GIVEN DATA:
──────────────────────────────

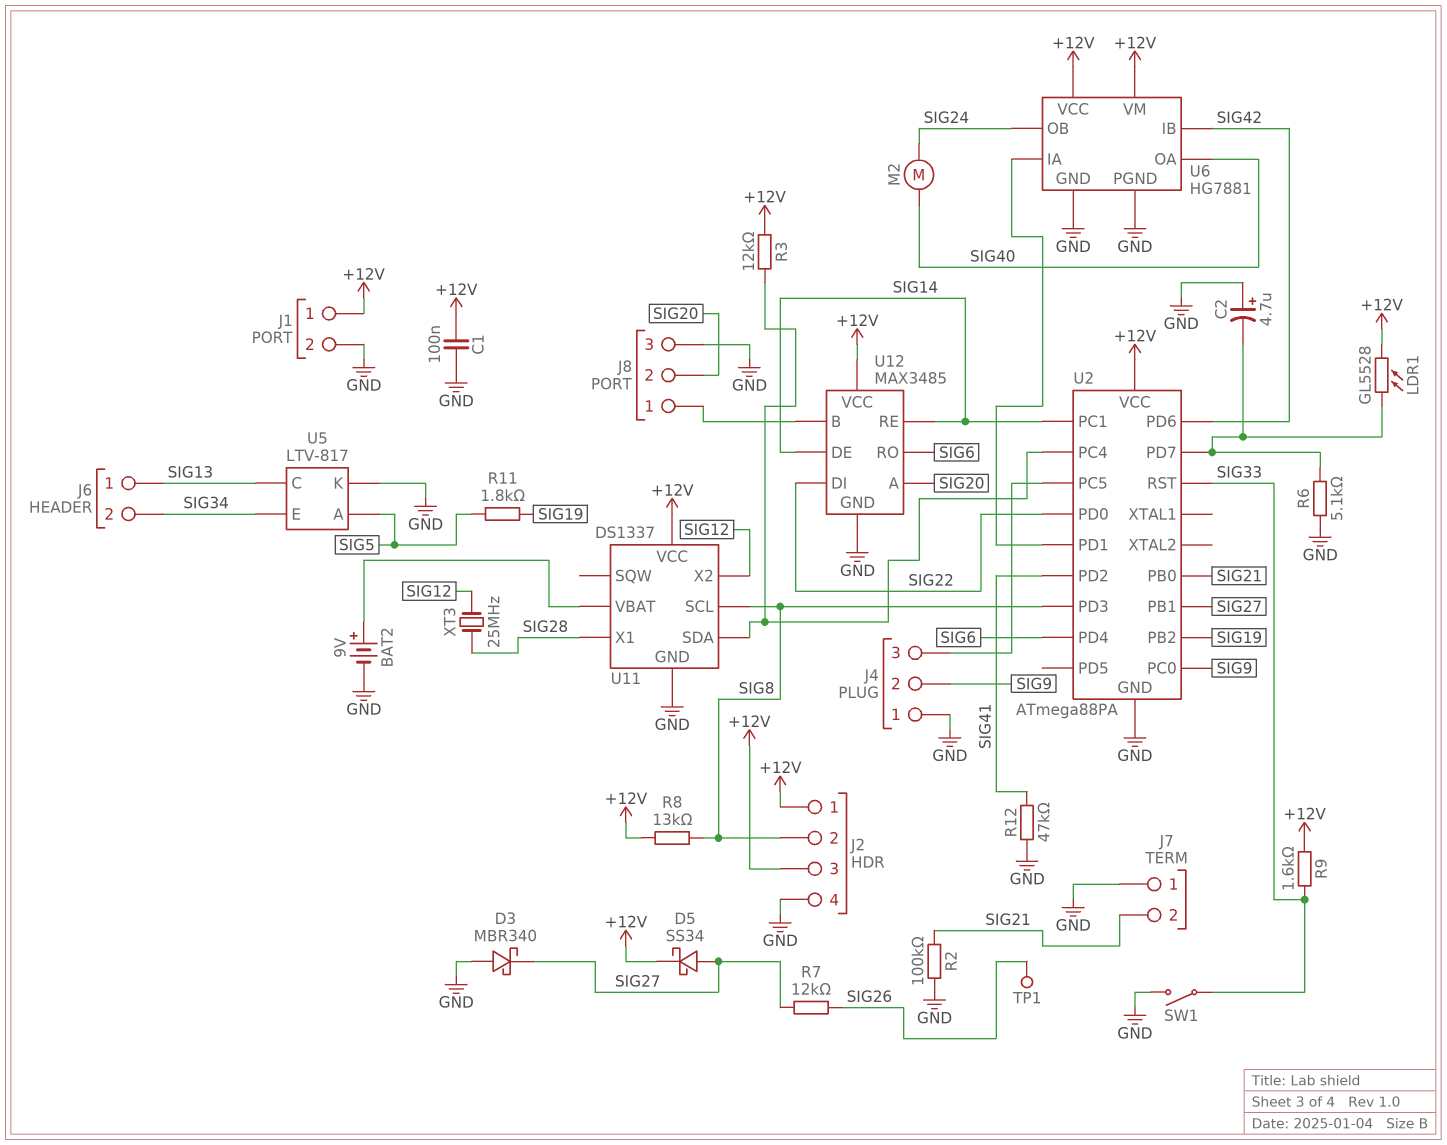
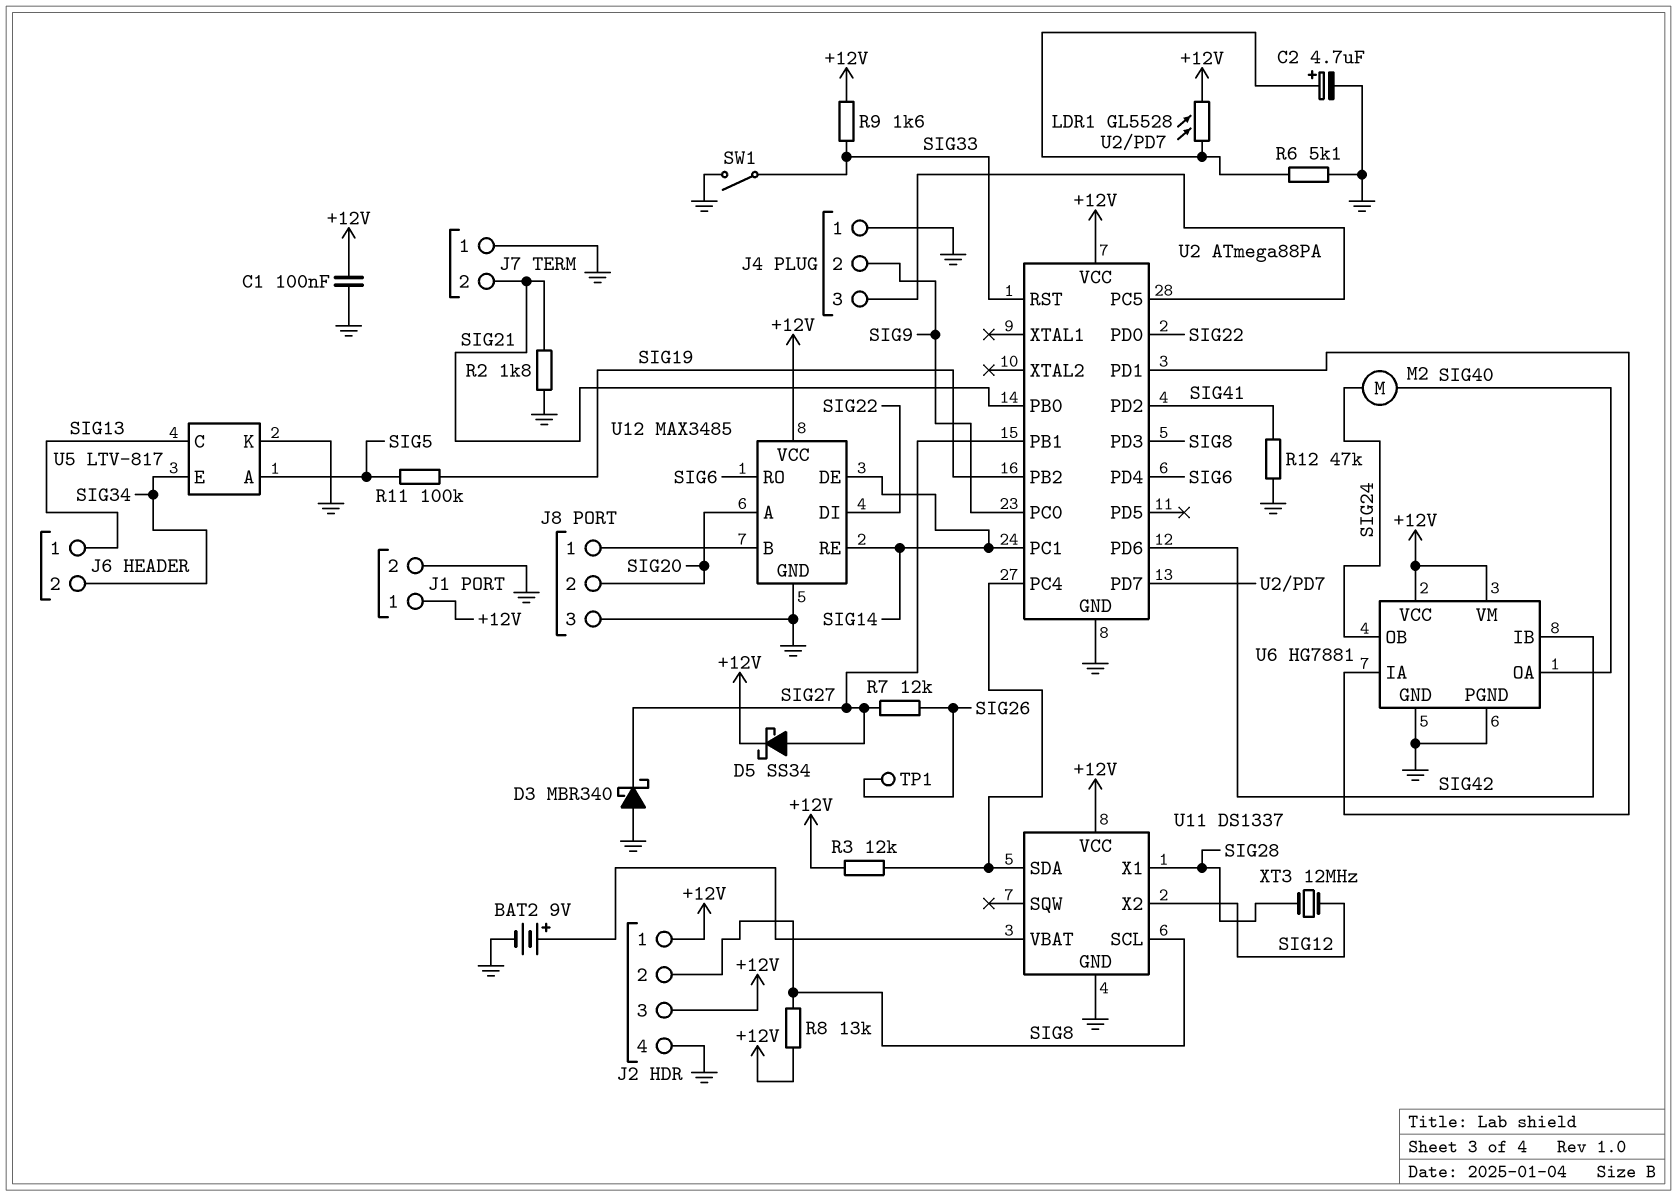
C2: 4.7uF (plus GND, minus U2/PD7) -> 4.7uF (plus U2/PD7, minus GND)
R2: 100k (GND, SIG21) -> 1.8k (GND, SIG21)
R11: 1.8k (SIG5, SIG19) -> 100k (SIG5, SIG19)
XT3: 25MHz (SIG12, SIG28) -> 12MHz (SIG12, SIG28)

──────────────────────────────

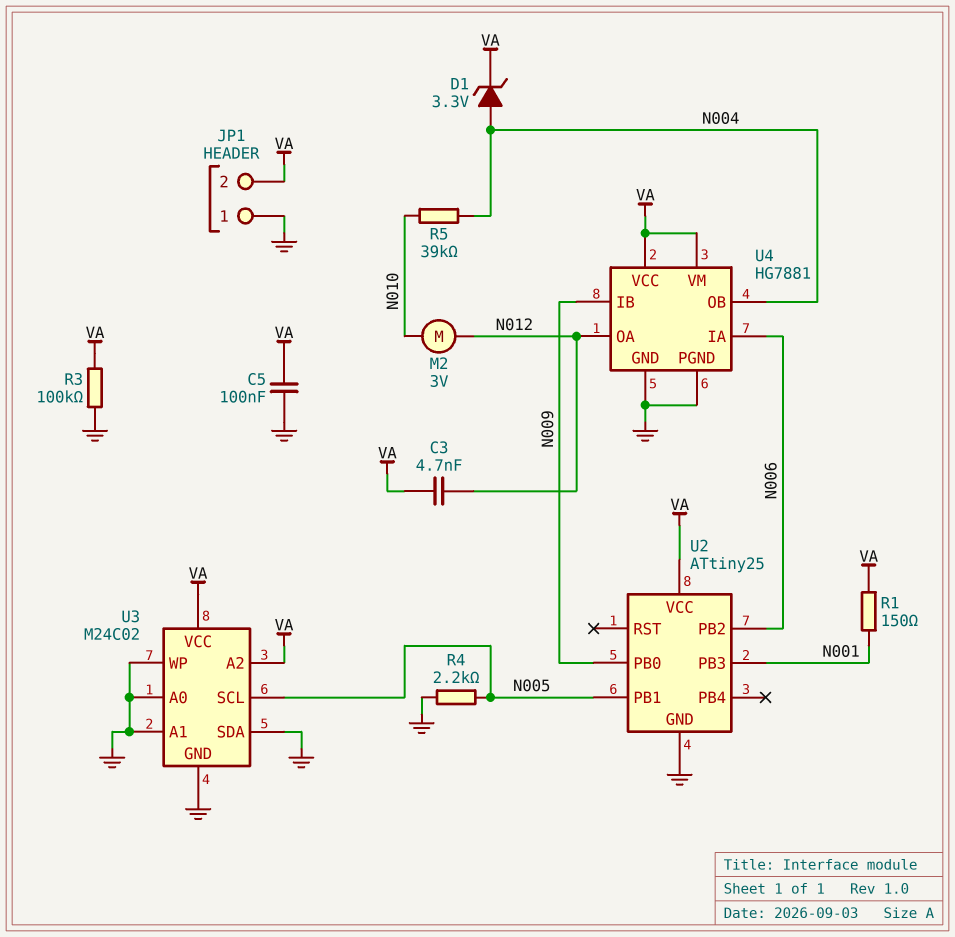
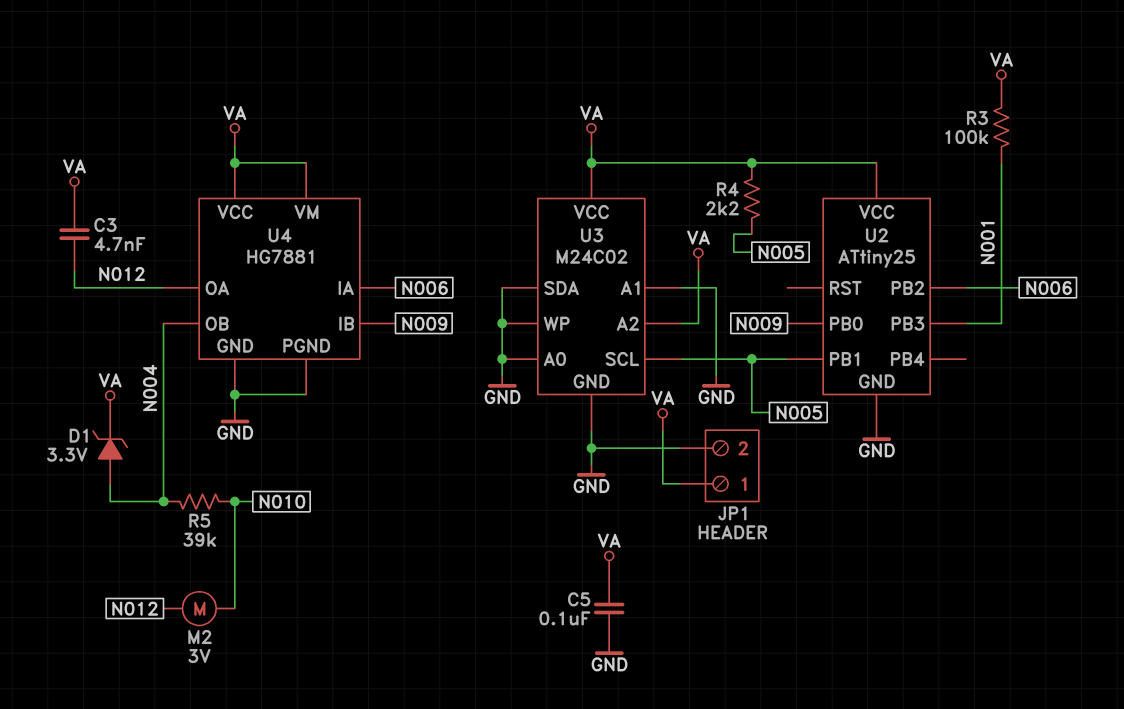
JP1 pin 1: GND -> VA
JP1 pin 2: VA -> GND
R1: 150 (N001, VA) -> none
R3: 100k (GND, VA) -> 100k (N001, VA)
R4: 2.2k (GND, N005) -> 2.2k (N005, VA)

──────────────────────────────

WORK TO COMPLETE:
Beginning with the line above that contains "C2: 4.7uF (plus", copy each line exactly up to and including the line that contains "XT3: 25MHz (SIG12, SIG28)", and go no further.

THE COMPLETED TASK:
C2: 4.7uF (plus GND, minus U2/PD7) -> 4.7uF (plus U2/PD7, minus GND)
R2: 100k (GND, SIG21) -> 1.8k (GND, SIG21)
R11: 1.8k (SIG5, SIG19) -> 100k (SIG5, SIG19)
XT3: 25MHz (SIG12, SIG28) -> 12MHz (SIG12, SIG28)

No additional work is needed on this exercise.